[Extracted data entries]
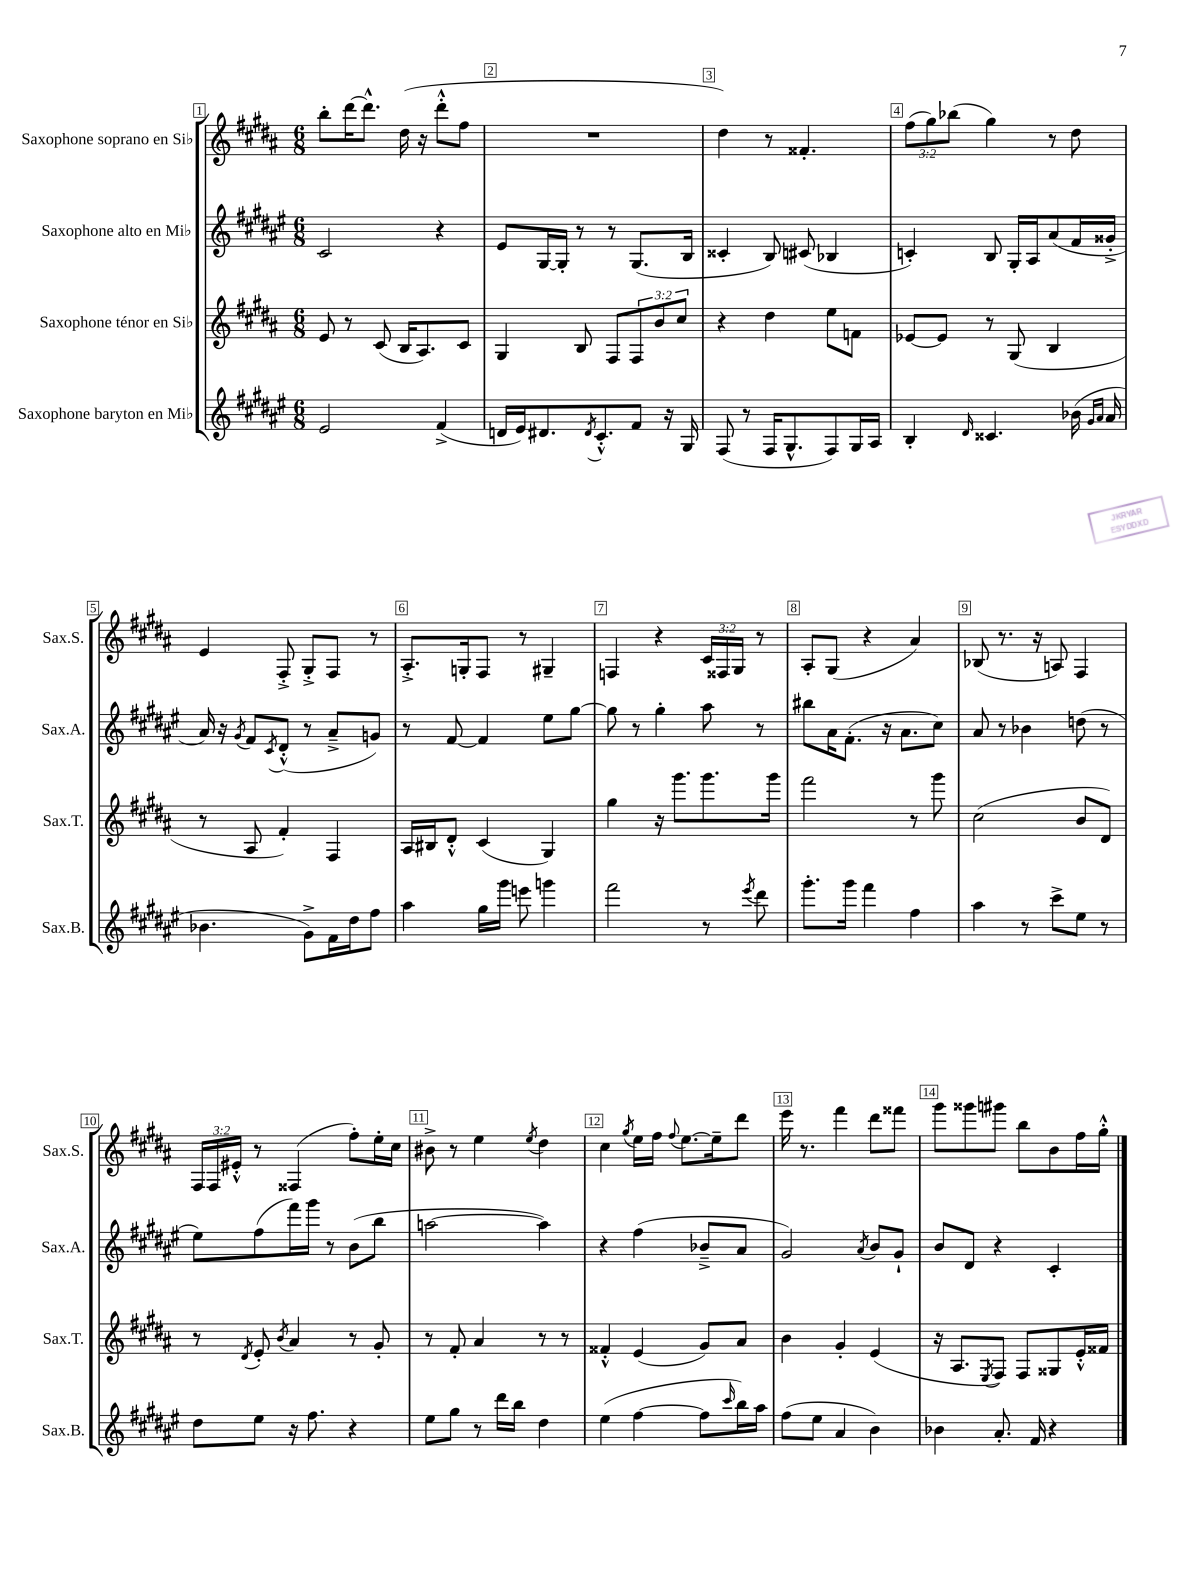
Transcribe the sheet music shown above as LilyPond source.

<<
\new StaffGroup <<
\new Staff = "s0" \with { instrumentName = "Saxophone soprano en Sib" shortInstrumentName = "Sax.S." } {
    \clef treble \key b \major \numericTimeSignature \time 6/8 \override Staff.TupletNumber.text = #tuplet-number::calc-fraction-text
    b''8-. dis'''16~ dis'''8.-^ dis''16( r16 dis'''8-.-^ fis''8 |
    R2. |
    dis''4) r8 fisis'4.-. |
    \tuplet 3/2 { fis''8( gis''8) bes''8( } gis''4) r8 dis''8 |
    e'4 fis8-.-> gis8-.-> fis8 r8 |
    ais8.-.-> g16-. fis8 r8 gis4-- |
    f4 r4 \tuplet 3/2 { cis'16 fisis16 gis16 } r8 |
    ais8-. gis8( r4 ais'4) |
    bes8( r8. r16 a8) fis4 |
    \tuplet 3/2 { fis16 fis16 eis'16-.-^ } r8 fisis4( fis''8-.) e''16-. cis''16 |
    bis'8-> r8 e''4 \acciaccatura { e''8 } dis''4 |
    cis''4 \acciaccatura { gis''8 } e''16 fis''16 \appoggiatura { fis''8 } e''8.~ e''16-- dis'''8 |
    e'''16 r8. fis'''4 dis'''8 fisis'''8 |
    gis'''8 gisis'''8 gis'''8 b''8 b'8 fis''16 gis''16-.-^ \bar "|." |
}
\new Staff = "s1" \with { instrumentName = "Saxophone alto en Mib" shortInstrumentName = "Sax.A." } {
    \clef treble \key fis \major \numericTimeSignature \time 6/8
    cis'2 r4 |
    eis'8 gis16~ gis16-. r8 r8 gis8.( b16 |
    cisis'4-. b8) cis'8( bes4 |
    c'4-.) b8 gis16-. ais16 ais'8( fis'16 gisis'16-.-> |
    ais'16) r16 \acciaccatura { gis'8 } fis'8 \acciaccatura { cis'8 } dis'8-.-^( r8 ais'8---> g'8) |
    r8 fis'8~ fis'4 eis''8 gis''8~ |
    gis''8 r8 gis''4-. ais''8 r8 |
    bis''8 ais'16 fis'8.-.( r16 ais'8. cis''8) |
    ais'8 r8 bes'4 d''8( r8 |
    eis''8) fis''8( fis'''16) gis'''16 r8 b'8( b''8 |
    a''2~ a''4) |
    r4 fis''4( bes'8---> ais'8 |
    gis'2) \acciaccatura { ais'8 } b'8 gis'8-! |
    b'8 dis'8 r4 cis'4-. \bar "|." |
}
\new Staff = "s2" \with { instrumentName = "Saxophone ténor en Sib" shortInstrumentName = "Sax.T." } {
    \clef treble \key b \major \numericTimeSignature \time 6/8 \override Staff.TupletNumber.text = #tuplet-number::calc-fraction-text
    e'8 r8 cis'8( b16 ais8.) cis'8 |
    gis4 b8 fis8 \tuplet 3/2 { fis8 b'8 cis''8 } |
    r4 dis''4 e''8 f'8 |
    ees'8~ ees'8 r8 gis8( b4 |
    r8 ais8 fis'4-.) fis4 |
    ais16 bis16 dis'8-.-^ cis'4( gis4) |
    gis''4 r16 gis'''8. gis'''8. gis'''16 |
    fis'''2 r8 gis'''8 |
    cis''2( b'8 dis'8) |
    r8 \acciaccatura { dis'8 } e'8-. \acciaccatura { b'8 } ais'4 r8 gis'8-. |
    r8 fis'8-. ais'4 r8 r8 |
    fisis'4-.-^ e'4( gis'8) ais'8 |
    b'4 gis'4-. e'4( |
    r16 ais8. \acciaccatura { e8 } fis8) fis8 gisis8 e'16-.-^ fisis'16 \bar "|." |
}
\new Staff = "s3" \with { instrumentName = "Saxophone baryton en Mib" shortInstrumentName = "Sax.B." } {
    \clef treble \key fis \major \numericTimeSignature \time 6/8
    eis'2 fis'4->( |
    d'16 eis'16) dis'8. \acciaccatura { dis'8 } cis'8.-.-^ fis'8 r16 gis16 |
    fis8( r8 fis16 gis8.-^ fis8) gis16 ais16 |
    b4-. \grace { dis'16 } cisis'4. bes'16( \grace { gis'16 ais'16 } ais'16 |
    bes'4. gis'8->) fis'16 dis''16 fis''8 |
    ais''4 gis''16 gis'''16 e'''8 g'''4 |
    fis'''2 r8 \acciaccatura { eis'''8 } dis'''8 |
    gis'''8.-. gis'''16 fis'''4 fis''4 |
    ais''4 r8 cis'''8-> eis''8 r8 |
    dis''8 eis''8 r16 fis''8. r4 |
    eis''8 gis''8 r8 dis'''16 b''16 dis''4 |
    eis''4( fis''4~ fis''8 \grace { cis'''16 } b''16) ais''16 |
    fis''8( eis''8 ais'4 b'4) |
    bes'4 ais'8.-. fis'16 r4 \bar "|." |
}
>>
>>
\layout { \context { \Score \override BarNumber.break-visibility = ##(#f #t #t) barNumberVisibility = #all-bar-numbers-visible \override BarNumber.stencil = #(make-stencil-boxer 0.1 0.3 ly:text-interface::print) } }
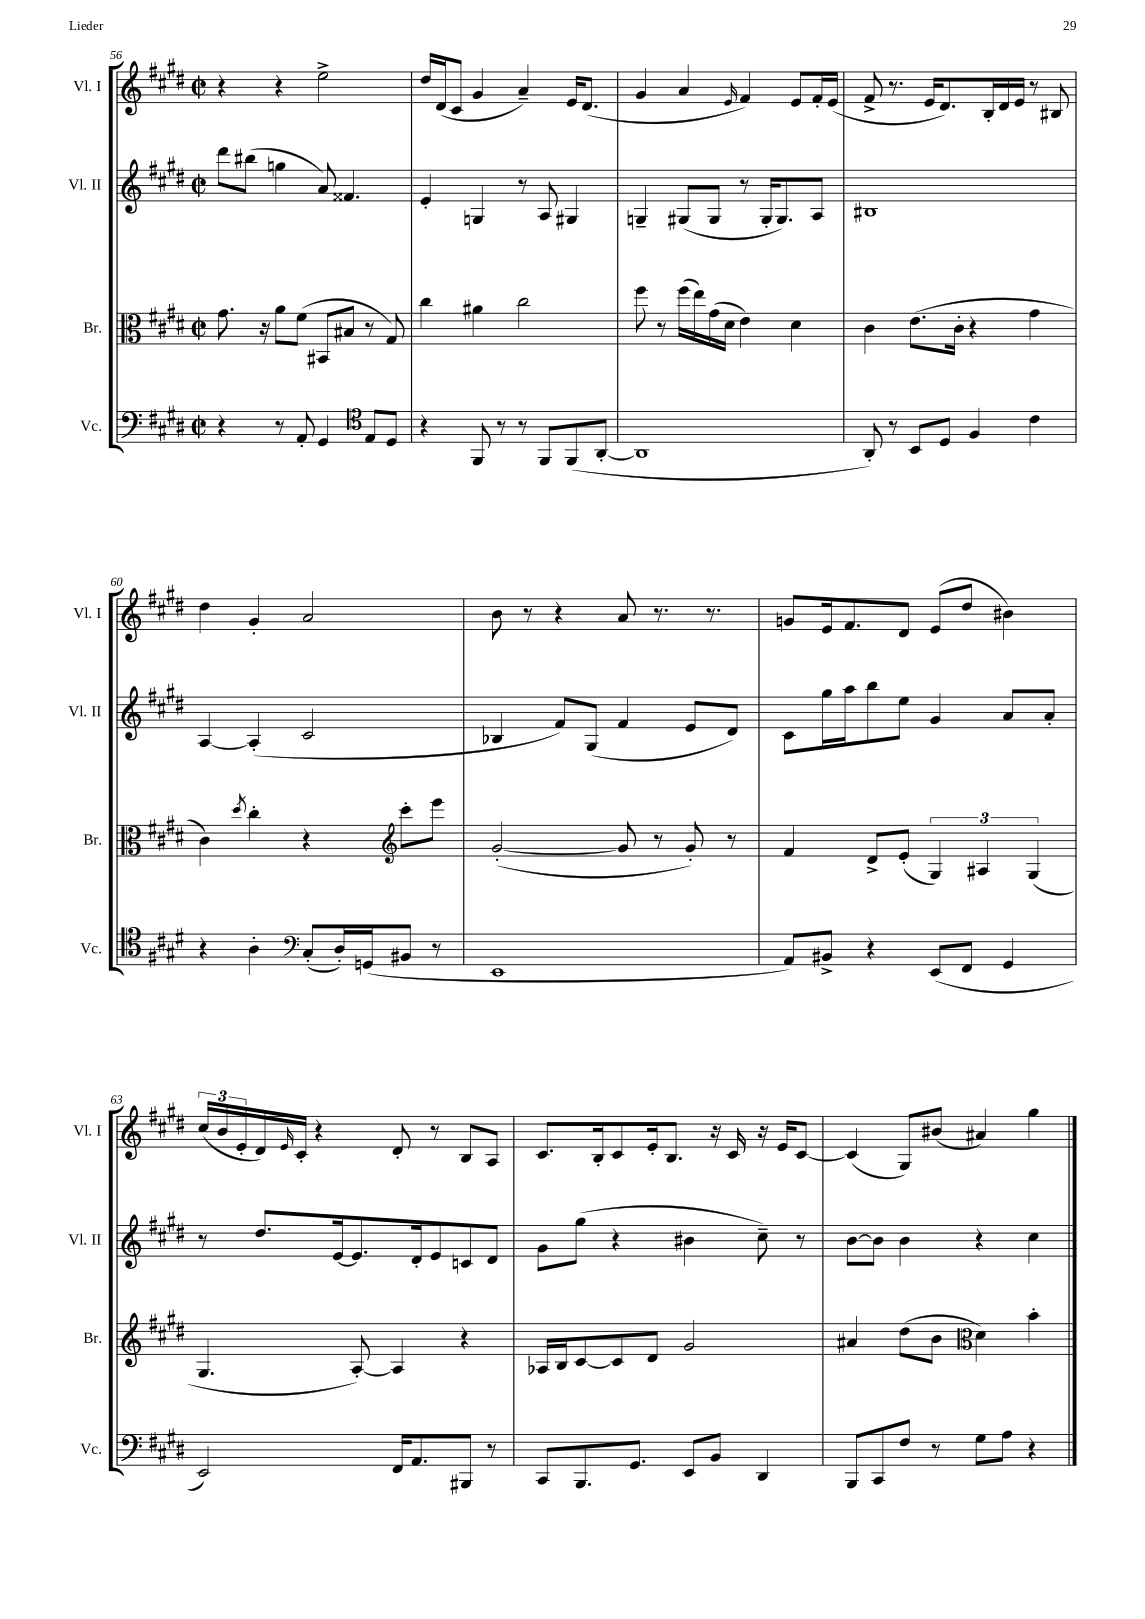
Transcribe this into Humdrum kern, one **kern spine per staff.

**kern	**kern	**kern	**kern
*part4	*part3	*part2	*part1
*staff4	*staff3	*staff2	*staff1
*I"Vc.	*I"Br.	*I"Vl. II	*I"Vl. I
*I'Vc.	*I'Br.	*I'Vl. II	*I'Vl. I
*clefF4	*clefC3	*clefG2	*clefG2
*k[f#c#g#d#]	*k[f#c#g#d#]	*k[f#c#g#d#]	*k[f#c#g#d#]
*M2/2	*M2/2	*M2/2	*M2/2
*met(c|)	*met(c|)	*met(c|)	*met(c|)
=56	=56	=56	=56
4r	8.g#\	8ddd#\L	4r
.	.	(8bb#X\J	.
.	16r	.	.
8r	8a\L	4ggn\	4r
8AA'/	(8f#\J	.	.
4GG#/	8BB#X/L	8a/)	2ee^\
.	8B#X/J	4.f##X/	.
*clefC4	*	*	*
8E/L	8r	.	.
8D#/J	8G#/)	.	.
=57	=57	=57	=57
4r	4cc#\	4e'/	16dd#/LL
.	.	.	(16d#/J
.	.	.	8c#/J
8FF#/	4a#X\	4Gn/	4g#/
8r	.	.	.
8r	2cc#\	8r	4a~/)
8FF#/L	.	8A/	.
(8FF#/	.	4G#X/	16e/KL
.	.	.	(8.d#/J
[8AA'/J	.	.	.
=58	=58	=58	=58
1AA]	8ff#\	4Gn~/	4g#/
.	8r	.	.
.	(16ff#\LL	(8G#X/L	4a/
.	16ee\)	.	.
.	(16g#\	8G#/J	.
.	16d#\JJ	.	.
.	.	.	16qqe/
.	4e\)	8r	4f#/)
.	.	16G#'/KL	.
.	.	8.G#/)	.
.	4d#\	.	8e/L
.	.	8A/J	16f#'/L
.	.	.	(16e/JJ
=59	=59	=59	=59
8AA'/)	4c#\	1B#X	8f#^/
8r	.	.	8.r
8BB/L	(8.e\L	.	.
.	.	.	16e/KL
8D#/J	.	.	8.d#/)
.	16c#'\Jk	.	.
4F#/	4r	.	.
.	.	.	16B'/L
.	.	.	16d#/
.	.	.	16e/JJ
4c#\	4g#\	.	8r
.	.	.	8B#X/
!!LO:LB:g=z
=60	=60	=60	=60
4r	4c#\)	[4A/	4dd#\
.	8qdd#/	.	.
4A'\	4cc#'\	(4A'/]	4g#'/
*clefF4	*	*	*
(8C#'/L	4r	2c#/	2a/
16D#'/L)	.	.	.
(16GGn/J	.	.	.
*	*clefG2	*	*
8BB#X/J	8ccc#'\L	.	.
8r	8eee\J	.	.
=61	=61	=61	=61
1EE	([2g#'/	4B-X/	8b\
.	.	.	8r
.	.	8f#/L)	4r
.	.	(8G#/J	.
.	8g#/]	4f#/	8a/
.	8r	.	8.r
.	8g#'/)	8e/L	.
.	.	.	8.r
.	8r	8d#/J)	.
=62	=62	=62	=62
8AA/L)	4f#/	8c#\L	8gn/L
8BB#X^/J	.	16gg#\L	16e/k
.	.	16aa\J	8.f#/
4r	8d#^/L	8bb\	.
.	(8e'/J	8ee\J	8d#/J
(8EE/L	6G#/)	4g#/	(8e/L
8FF#/J	.	.	8dd#/J
.	6A#X/	.	.
4GG#/	.	8a/L	4b#X\)
.	(6G#/	.	.
.	.	8a'/J	.
!!LO:LB:g=z
=63	=63	=63	=63
2EE/)	4.G#/	8r	(24cc#/LL
.	.	.	24b/
.	.	.	24e'/
.	.	8.dd#/L	16d#/)
.	.	.	16qqe/
.	.	.	16c#'/JJ
.	.	.	4r
.	.	[16e/k	.
.	[8A'/)	8.e/]	.
16FF#/KL	4A/]	.	8d#'/
8.AA/	.	16d#'/k	.
.	.	8e/	8r
8BBB#X/J	4r	8cn/	8B/L
8r	.	8d#/J	8A/J
=64	=64	=64	=64
8CC#/L	16A-X/LL	8g#\L	8.c#/L
.	16B/J	.	.
8.BBB/	[8c#/	(8gg#\J	.
.	.	.	16B'/k
.	8c#/]	4r	8c#/
8.GG#/J	.	.	.
.	8d#/J	.	16e'/k
.	.	.	8.B/J
8EE/L	2g#/	4b#X\	.
8BB/J	.	.	16r
.	.	.	16c#/
4DD#/	.	8cc#~\)	16r
.	.	.	16e/KL
.	.	8r	[8c#/J
=65	=65	=65	=65
8BBB/L	4a#X/	[8b\L	(4c#/]
8CC#/	.	8b\J]	.
8F#/J	(8dd#\L	4b\	8G#/L)
8r	8b\J	.	(8b#X/J
*	*clefC3	*	*
8G#\L	4d#\)	4r	4a#X/)
8A\J	.	.	.
4r	4b'\	4cc#\	4gg#\
==	==	==	==
*-	*-	*-	*-
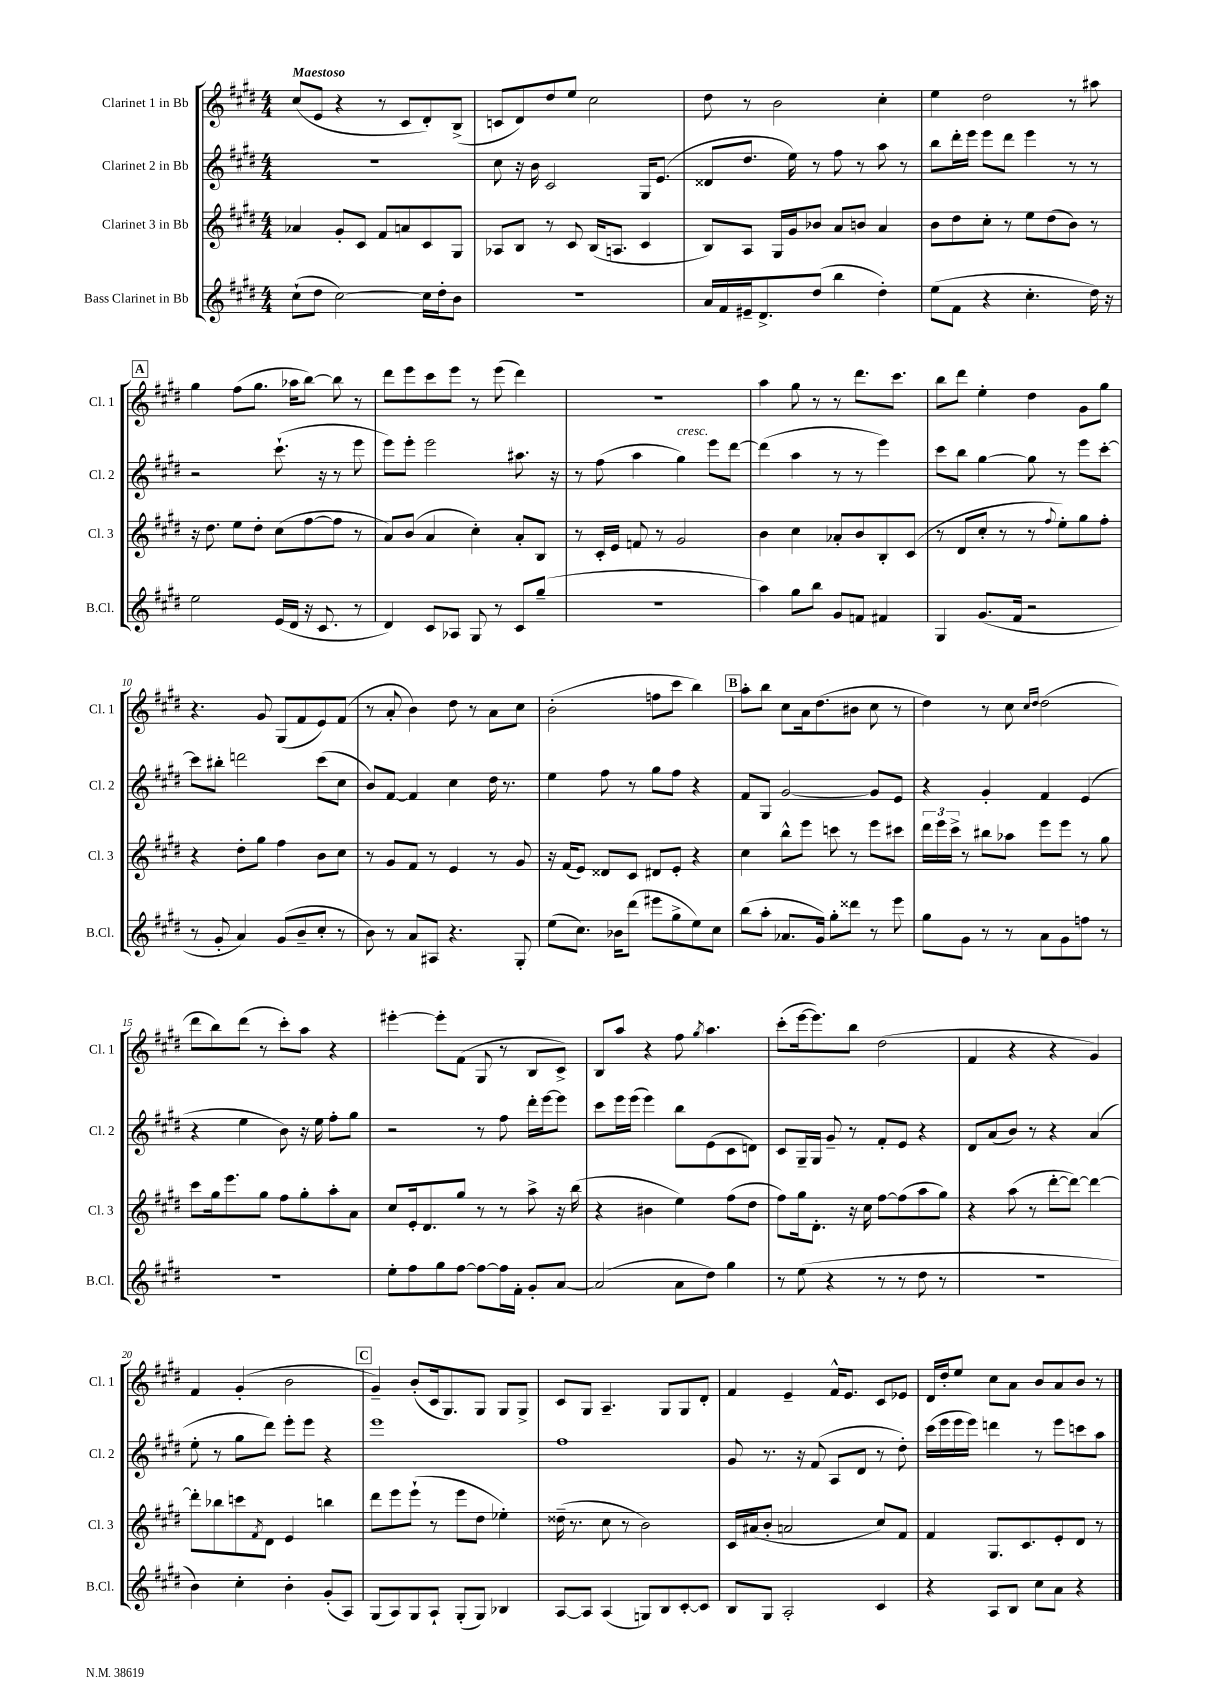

WRITTEN TASK: Count the lines in the rows above that contain the string "tuplet". Give only the number.

WORKED ANSWER: 6